[Your goal] Repeat the lines below exactly as written, please, from the line with "camera: 100 degrees left, 5 degrees up" to the line with "(540, 339) = (603, 206): none -> black cactus", both lines included, and no others.

[Records for the exercise]
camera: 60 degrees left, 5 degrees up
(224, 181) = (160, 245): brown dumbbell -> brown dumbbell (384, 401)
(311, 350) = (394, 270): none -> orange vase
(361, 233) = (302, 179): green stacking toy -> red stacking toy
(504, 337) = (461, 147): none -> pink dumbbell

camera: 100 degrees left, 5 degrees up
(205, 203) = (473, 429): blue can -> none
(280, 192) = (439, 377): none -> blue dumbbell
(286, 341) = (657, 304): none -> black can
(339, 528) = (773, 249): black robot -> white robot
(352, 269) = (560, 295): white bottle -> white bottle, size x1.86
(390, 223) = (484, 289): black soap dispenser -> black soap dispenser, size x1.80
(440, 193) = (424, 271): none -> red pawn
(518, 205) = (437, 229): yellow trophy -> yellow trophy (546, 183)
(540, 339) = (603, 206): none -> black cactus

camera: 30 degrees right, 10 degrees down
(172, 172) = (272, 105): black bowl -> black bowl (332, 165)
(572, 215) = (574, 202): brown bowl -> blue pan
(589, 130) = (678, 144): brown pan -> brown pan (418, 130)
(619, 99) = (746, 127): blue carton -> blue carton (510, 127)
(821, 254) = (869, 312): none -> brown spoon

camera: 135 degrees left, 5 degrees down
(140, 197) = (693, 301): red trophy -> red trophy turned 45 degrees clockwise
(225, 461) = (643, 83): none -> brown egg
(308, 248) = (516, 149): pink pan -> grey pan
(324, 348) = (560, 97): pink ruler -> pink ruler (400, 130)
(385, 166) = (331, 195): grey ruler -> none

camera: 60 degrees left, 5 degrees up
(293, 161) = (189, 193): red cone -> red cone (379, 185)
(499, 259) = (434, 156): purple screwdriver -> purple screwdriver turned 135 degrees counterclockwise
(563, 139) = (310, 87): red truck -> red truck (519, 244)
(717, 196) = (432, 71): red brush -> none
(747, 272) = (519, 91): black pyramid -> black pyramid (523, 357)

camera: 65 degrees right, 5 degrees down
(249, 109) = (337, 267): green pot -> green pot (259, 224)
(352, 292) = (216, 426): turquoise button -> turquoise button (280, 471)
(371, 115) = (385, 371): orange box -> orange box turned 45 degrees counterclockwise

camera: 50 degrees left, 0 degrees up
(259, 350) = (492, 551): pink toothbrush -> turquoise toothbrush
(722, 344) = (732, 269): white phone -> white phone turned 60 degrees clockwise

[Answer to this exercise]
camera: 100 degrees left, 5 degrees up
(205, 203) = (473, 429): blue can -> none
(280, 192) = (439, 377): none -> blue dumbbell
(286, 341) = (657, 304): none -> black can
(339, 528) = (773, 249): black robot -> white robot
(352, 269) = (560, 295): white bottle -> white bottle, size x1.86
(390, 223) = (484, 289): black soap dispenser -> black soap dispenser, size x1.80
(440, 193) = (424, 271): none -> red pawn
(518, 205) = (437, 229): yellow trophy -> yellow trophy (546, 183)
(540, 339) = (603, 206): none -> black cactus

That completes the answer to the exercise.